*Work instructions*
Exactly how many lines in the data below contain the string "blue"? Give that number and nothing else.

Object change listings
# # #

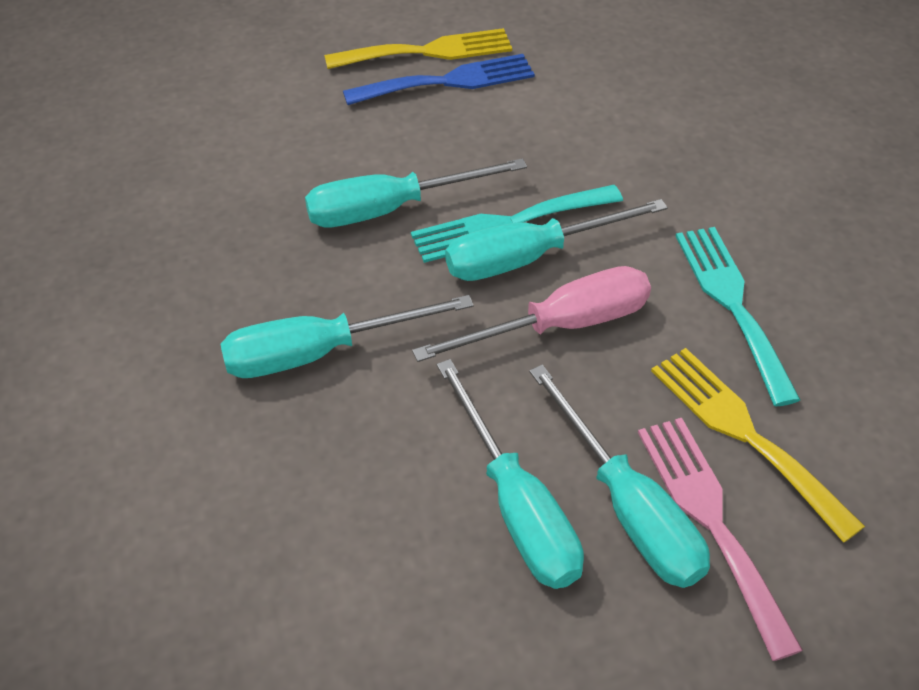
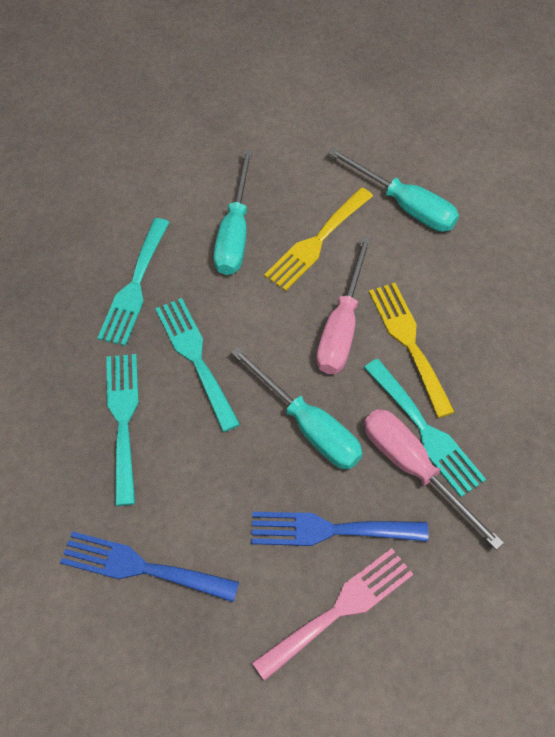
blue fork: 1 -> 2
pink screwdriver: 1 -> 2
turquoise fork: 2 -> 4
turquoise screwdriver: 5 -> 3

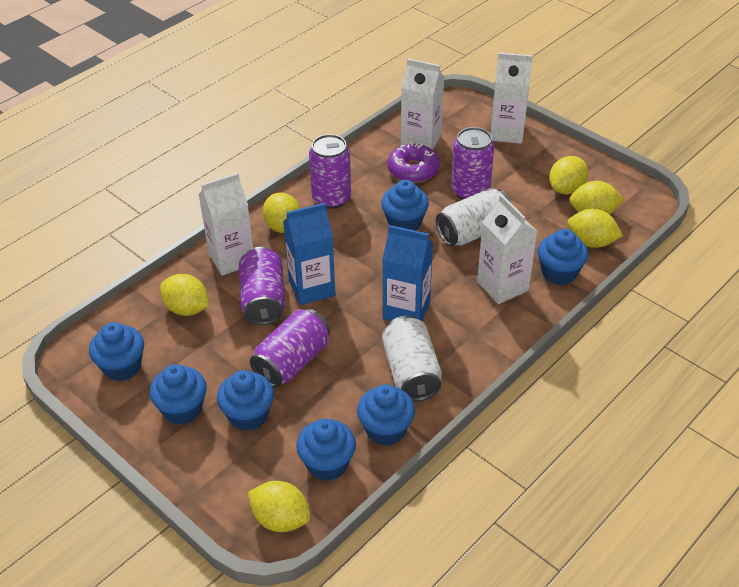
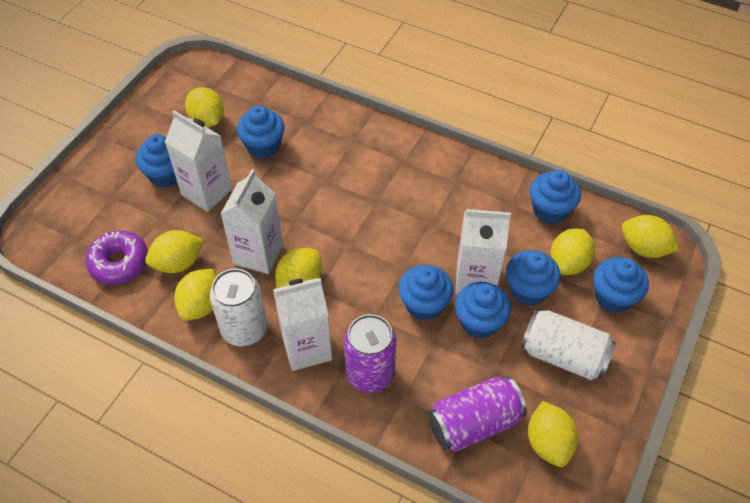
blue carton: 2 -> 0
purple can: 4 -> 2
yellow lemon: 6 -> 7

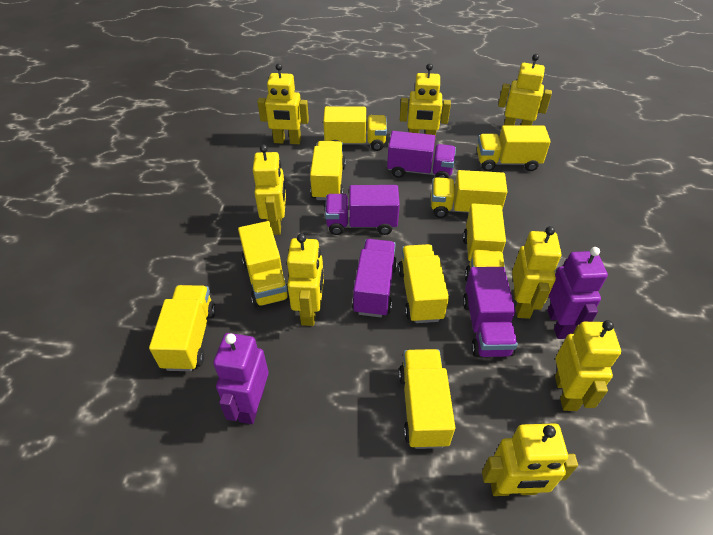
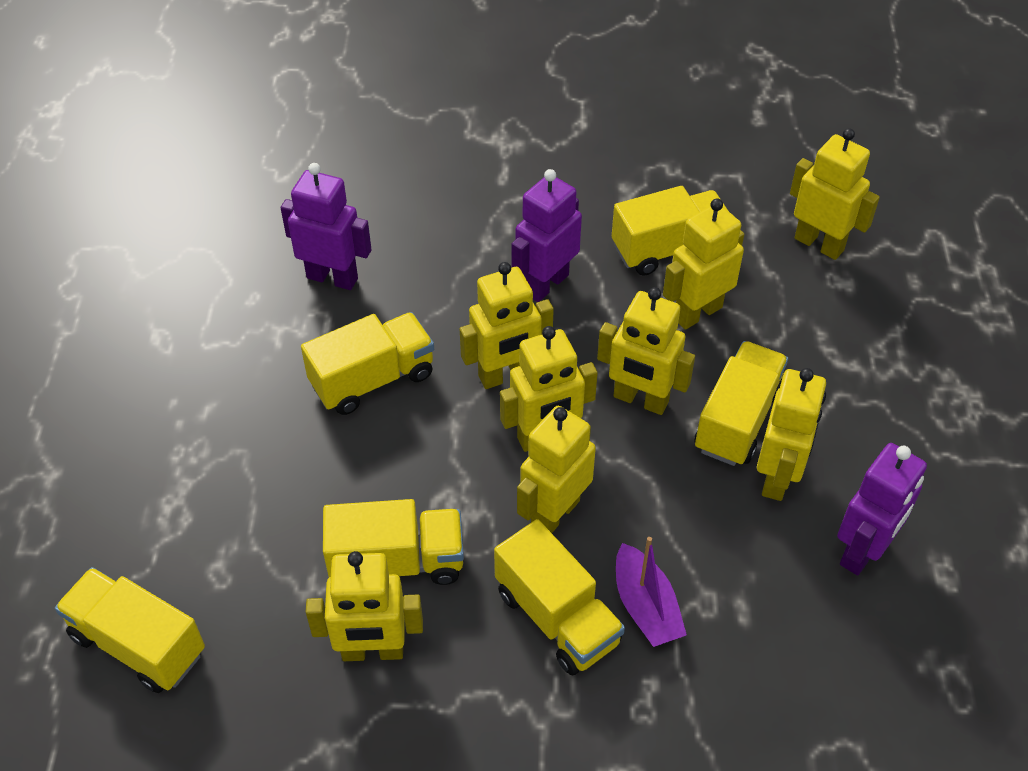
purple boat: 0 -> 1
purple robot: 2 -> 3
purple truck: 4 -> 0
yellow truck: 9 -> 6

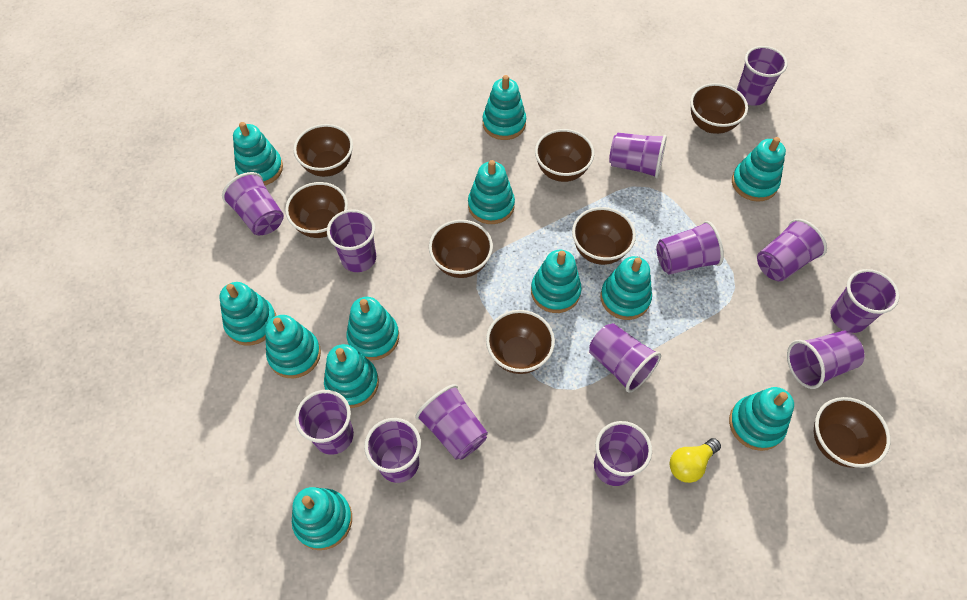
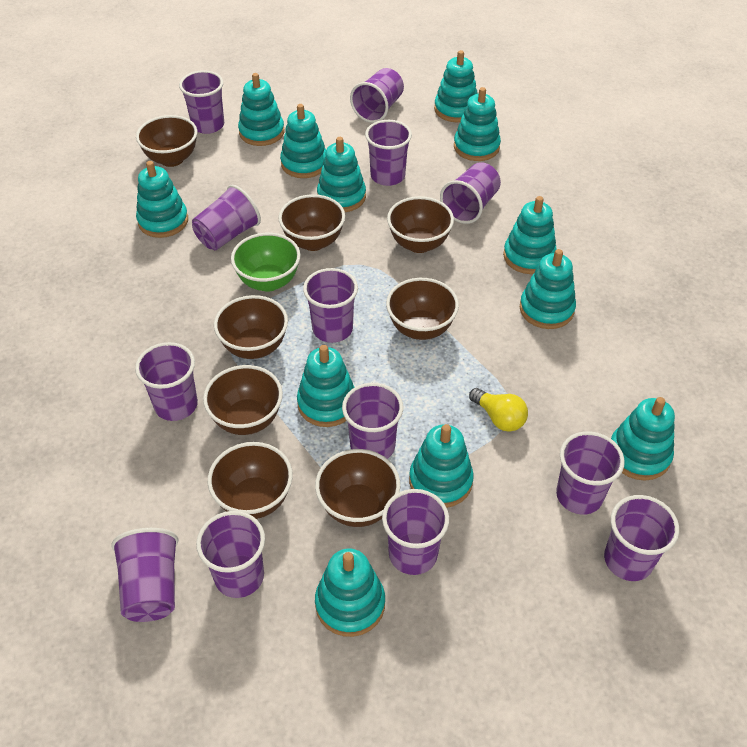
green bowl: 0 -> 1

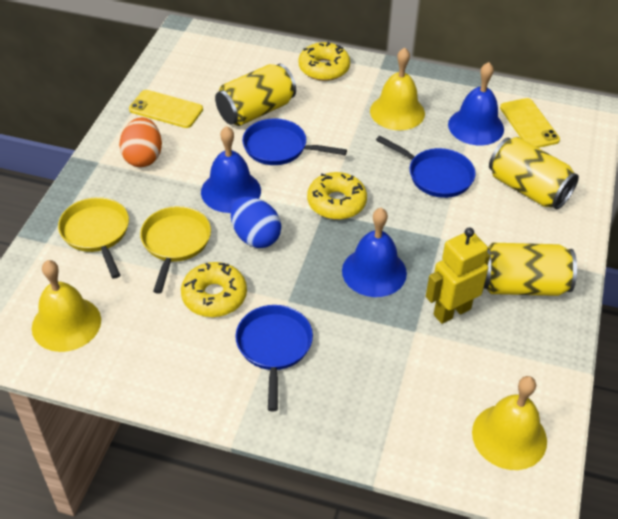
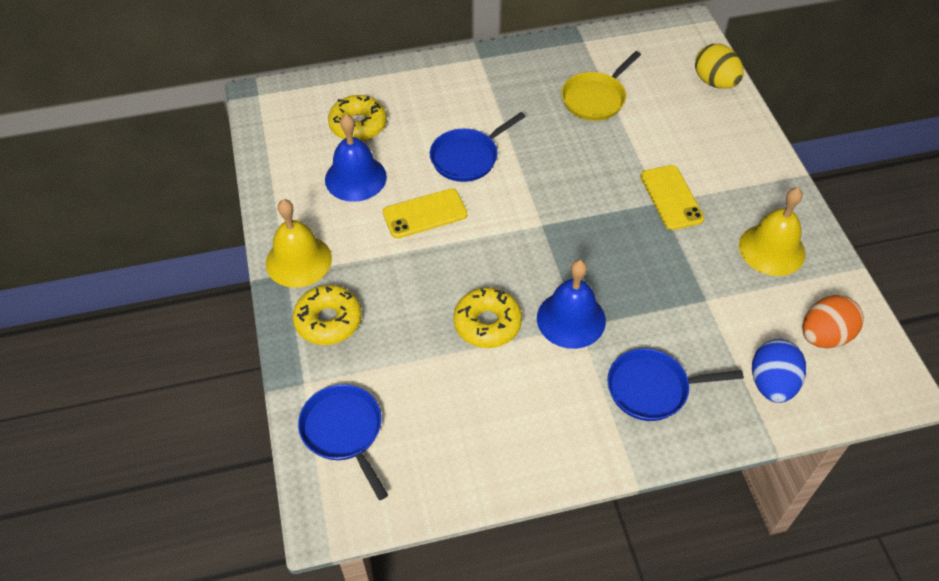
blue bell: 3 -> 2
yellow bell: 3 -> 2
yellow can: 3 -> 0
yellow egg: 0 -> 1
yellow pan: 2 -> 1
yellow robot: 1 -> 0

# # #

*Finished exercise*
3